## TASK ITEM
Of all the lines below, return only those starting with the line holding "yellow cone A6" and going on through the line holding "brown brick D1:E3", exactly as written.
THE RECORDS Block Start
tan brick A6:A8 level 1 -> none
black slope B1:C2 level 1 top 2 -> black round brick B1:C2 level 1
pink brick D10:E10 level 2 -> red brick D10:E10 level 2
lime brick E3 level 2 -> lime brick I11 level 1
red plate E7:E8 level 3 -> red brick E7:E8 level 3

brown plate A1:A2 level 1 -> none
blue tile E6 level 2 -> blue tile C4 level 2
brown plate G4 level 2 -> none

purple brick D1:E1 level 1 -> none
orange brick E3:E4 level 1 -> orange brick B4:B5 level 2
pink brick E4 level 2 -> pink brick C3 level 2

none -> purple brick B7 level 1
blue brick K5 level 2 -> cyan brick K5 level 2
THE RECORDS Block End
THE RECORDS Block Start
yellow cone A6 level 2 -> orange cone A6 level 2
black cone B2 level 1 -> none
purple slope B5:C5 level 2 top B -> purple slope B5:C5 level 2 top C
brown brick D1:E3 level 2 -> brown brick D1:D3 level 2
THE RECORDS Block End
THE RECORDS Block Start
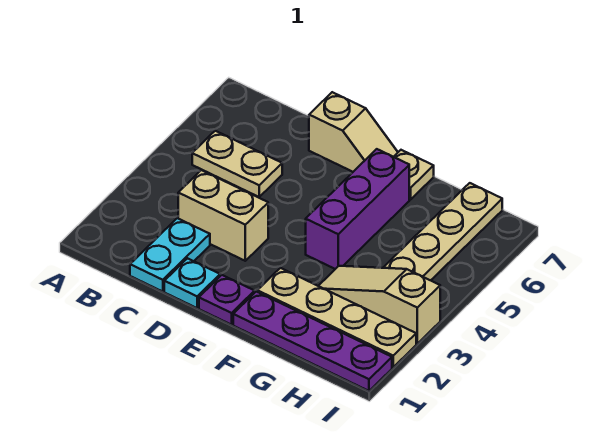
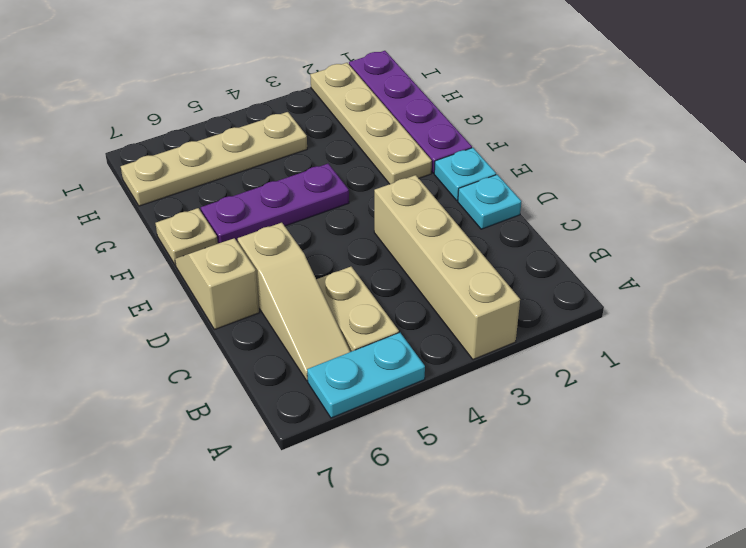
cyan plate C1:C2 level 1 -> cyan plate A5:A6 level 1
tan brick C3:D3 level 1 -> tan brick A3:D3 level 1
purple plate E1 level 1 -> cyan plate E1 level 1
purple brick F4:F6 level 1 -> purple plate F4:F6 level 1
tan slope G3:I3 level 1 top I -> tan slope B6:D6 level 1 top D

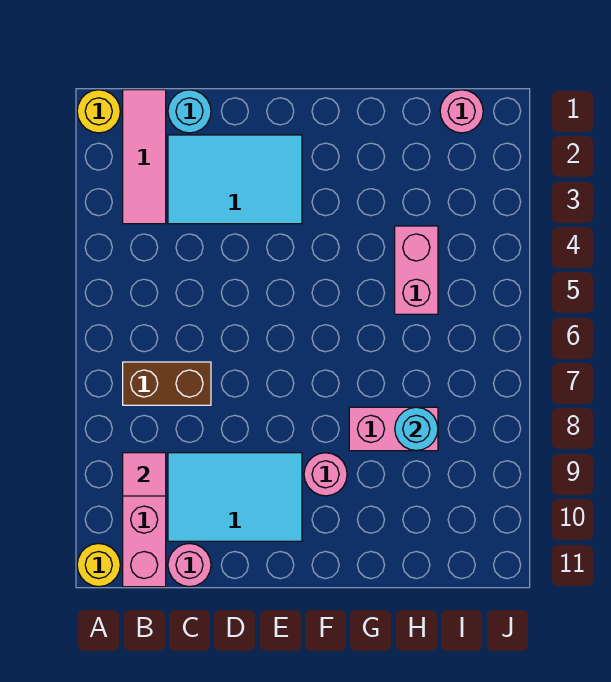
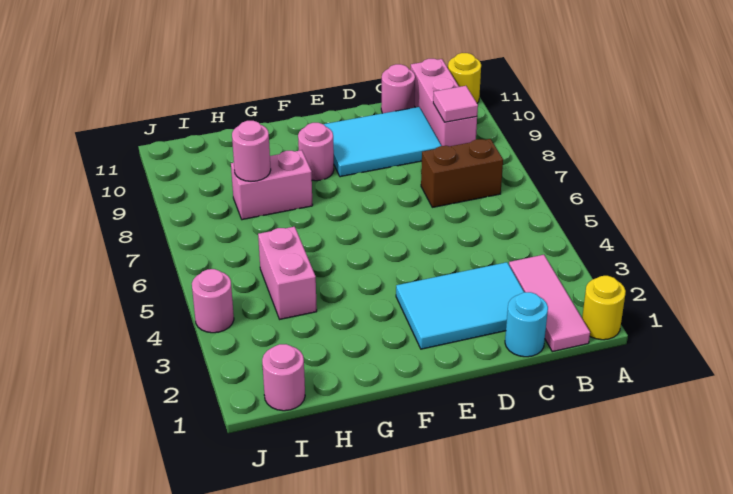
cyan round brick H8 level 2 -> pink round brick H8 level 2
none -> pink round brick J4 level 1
THE RECORDS Block End
## YOUR RESPONSE
yellow cone A6 level 2 -> orange cone A6 level 2
black cone B2 level 1 -> none
purple slope B5:C5 level 2 top B -> purple slope B5:C5 level 2 top C
brown brick D1:E3 level 2 -> brown brick D1:D3 level 2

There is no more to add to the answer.